| Problem to work on |
Starting with the line that contains "(288, 155) = (438, 77): black" and stopping after the line that contains "(595, 138) = (738, 174): green", copy the entries below exactly. Include nothing else.

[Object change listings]
════════════════════
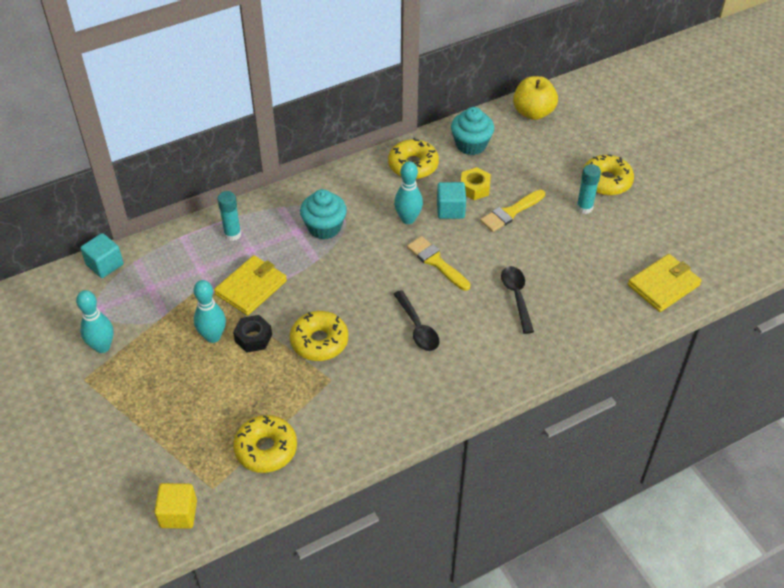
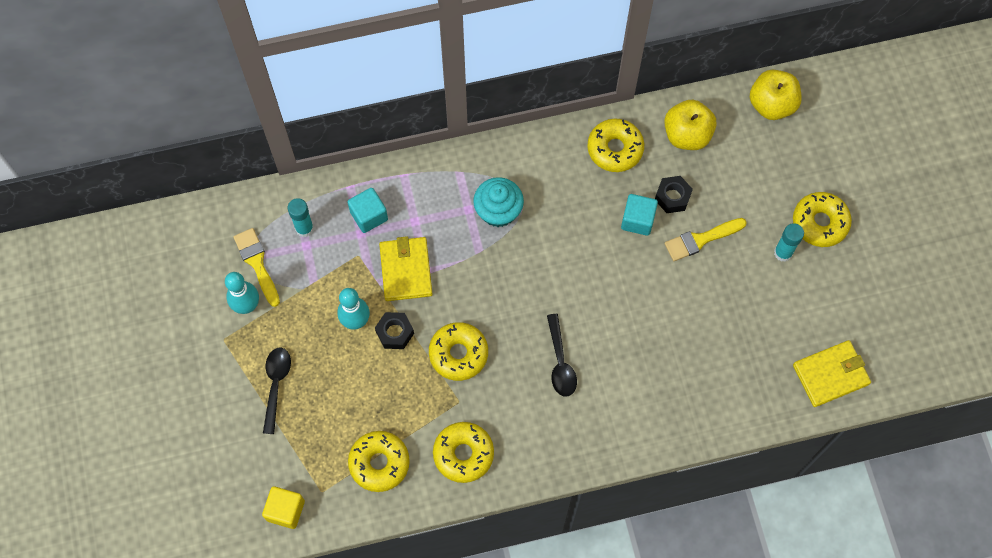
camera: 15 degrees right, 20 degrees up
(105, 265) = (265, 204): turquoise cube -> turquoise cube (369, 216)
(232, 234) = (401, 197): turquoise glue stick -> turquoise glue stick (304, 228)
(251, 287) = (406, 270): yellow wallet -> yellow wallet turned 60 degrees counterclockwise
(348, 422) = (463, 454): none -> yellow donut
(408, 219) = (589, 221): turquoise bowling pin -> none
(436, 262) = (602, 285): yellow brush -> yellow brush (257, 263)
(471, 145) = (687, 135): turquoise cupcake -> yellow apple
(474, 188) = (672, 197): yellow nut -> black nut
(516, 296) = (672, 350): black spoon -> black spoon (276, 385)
════════════════════
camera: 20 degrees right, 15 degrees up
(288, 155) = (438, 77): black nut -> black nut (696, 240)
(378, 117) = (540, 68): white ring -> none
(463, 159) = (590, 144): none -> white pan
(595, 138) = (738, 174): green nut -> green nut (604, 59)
════════════════════
| The completed task |
(288, 155) = (438, 77): black nut -> black nut (696, 240)
(378, 117) = (540, 68): white ring -> none
(463, 159) = (590, 144): none -> white pan
(595, 138) = (738, 174): green nut -> green nut (604, 59)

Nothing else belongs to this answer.